- _Your assignment_
When you find the word "plate" in a line of the entries, please copy the whole line.
**** Information given ****
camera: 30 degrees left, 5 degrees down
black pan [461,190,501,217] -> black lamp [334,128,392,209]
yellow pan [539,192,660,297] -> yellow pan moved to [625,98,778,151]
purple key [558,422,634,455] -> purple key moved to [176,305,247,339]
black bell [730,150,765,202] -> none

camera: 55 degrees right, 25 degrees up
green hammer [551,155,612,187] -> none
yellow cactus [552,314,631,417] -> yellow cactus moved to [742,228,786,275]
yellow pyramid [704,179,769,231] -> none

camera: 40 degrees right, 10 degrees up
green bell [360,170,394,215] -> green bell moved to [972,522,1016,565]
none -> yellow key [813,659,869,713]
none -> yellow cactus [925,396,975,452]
****
**** Information given ****
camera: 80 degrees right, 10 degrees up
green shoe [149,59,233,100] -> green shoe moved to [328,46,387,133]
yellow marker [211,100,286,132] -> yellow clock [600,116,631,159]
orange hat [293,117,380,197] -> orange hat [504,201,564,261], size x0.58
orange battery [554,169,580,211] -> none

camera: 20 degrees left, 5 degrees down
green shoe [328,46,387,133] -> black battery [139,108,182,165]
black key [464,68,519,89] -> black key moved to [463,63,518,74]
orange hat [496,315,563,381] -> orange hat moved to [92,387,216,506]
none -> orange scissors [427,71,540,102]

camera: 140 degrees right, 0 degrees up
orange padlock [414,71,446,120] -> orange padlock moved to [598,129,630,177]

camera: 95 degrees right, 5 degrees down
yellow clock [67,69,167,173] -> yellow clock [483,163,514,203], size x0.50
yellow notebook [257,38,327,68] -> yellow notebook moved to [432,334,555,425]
****
**** Information given ****
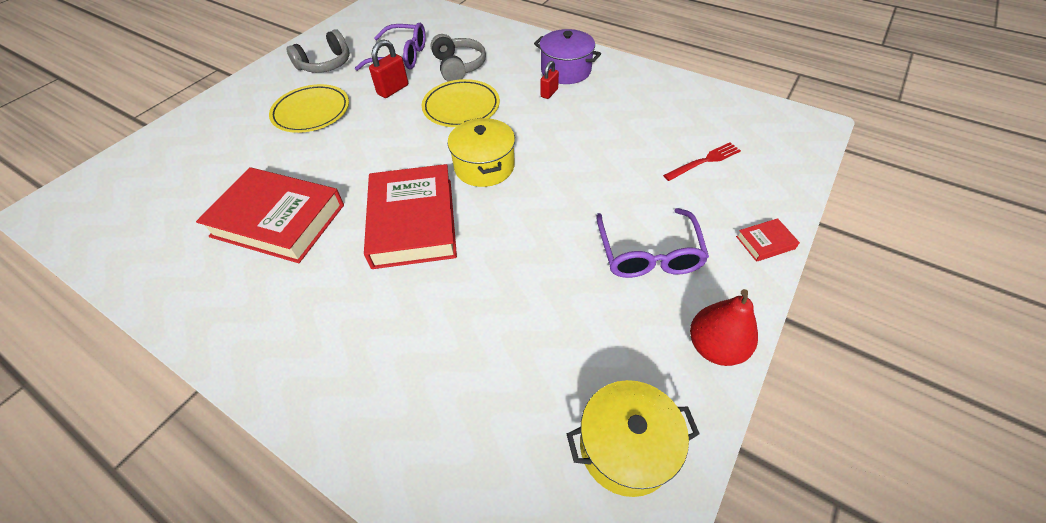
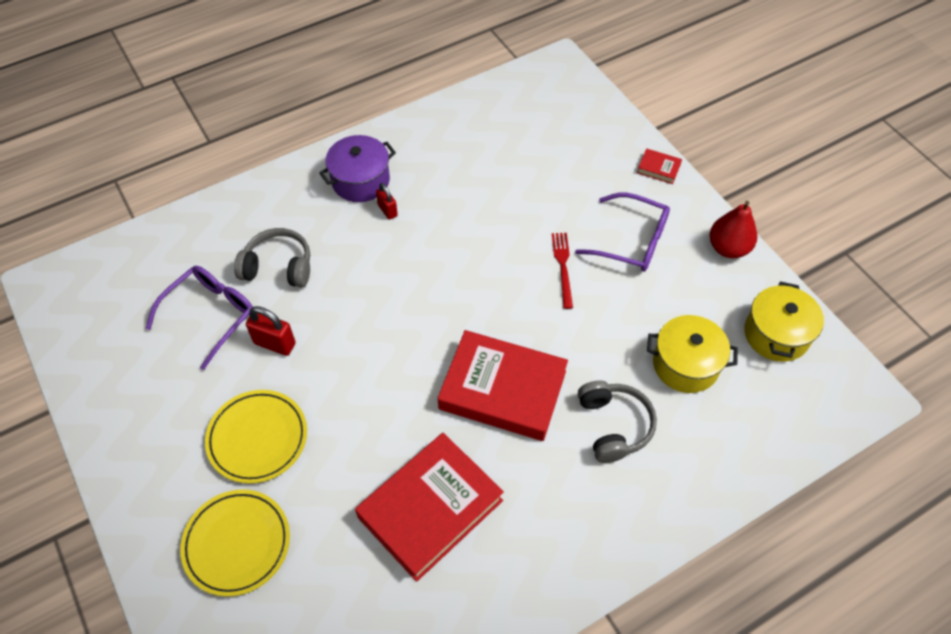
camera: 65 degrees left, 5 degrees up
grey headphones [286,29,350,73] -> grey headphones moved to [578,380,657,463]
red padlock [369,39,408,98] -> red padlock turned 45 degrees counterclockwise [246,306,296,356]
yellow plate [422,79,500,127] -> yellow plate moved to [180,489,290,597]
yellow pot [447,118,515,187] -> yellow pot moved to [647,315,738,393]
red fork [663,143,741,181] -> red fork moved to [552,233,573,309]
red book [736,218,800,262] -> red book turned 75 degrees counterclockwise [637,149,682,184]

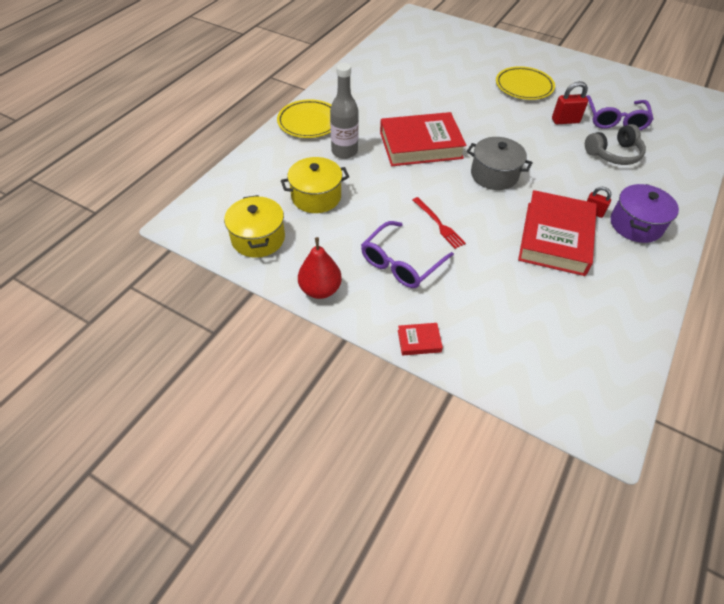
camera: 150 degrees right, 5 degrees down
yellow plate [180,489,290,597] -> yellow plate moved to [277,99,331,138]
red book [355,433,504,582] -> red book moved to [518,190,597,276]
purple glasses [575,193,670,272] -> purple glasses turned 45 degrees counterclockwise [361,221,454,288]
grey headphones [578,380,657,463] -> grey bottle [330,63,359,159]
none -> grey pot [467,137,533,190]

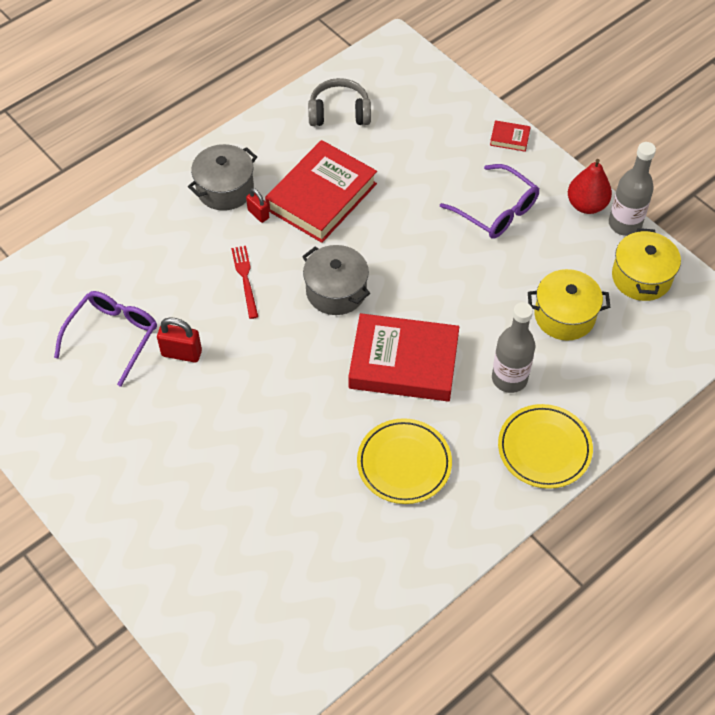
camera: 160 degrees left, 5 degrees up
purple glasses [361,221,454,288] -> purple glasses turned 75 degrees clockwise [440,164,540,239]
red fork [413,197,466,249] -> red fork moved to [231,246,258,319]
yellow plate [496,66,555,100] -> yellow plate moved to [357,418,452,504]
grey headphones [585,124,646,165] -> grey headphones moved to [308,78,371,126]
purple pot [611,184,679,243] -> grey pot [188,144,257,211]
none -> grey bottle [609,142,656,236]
****
- _Your solution_
yellow plate [422,79,500,127] -> yellow plate moved to [180,489,290,597]
yellow plate [180,489,290,597] -> yellow plate moved to [277,99,331,138]
yellow plate [496,66,555,100] -> yellow plate moved to [357,418,452,504]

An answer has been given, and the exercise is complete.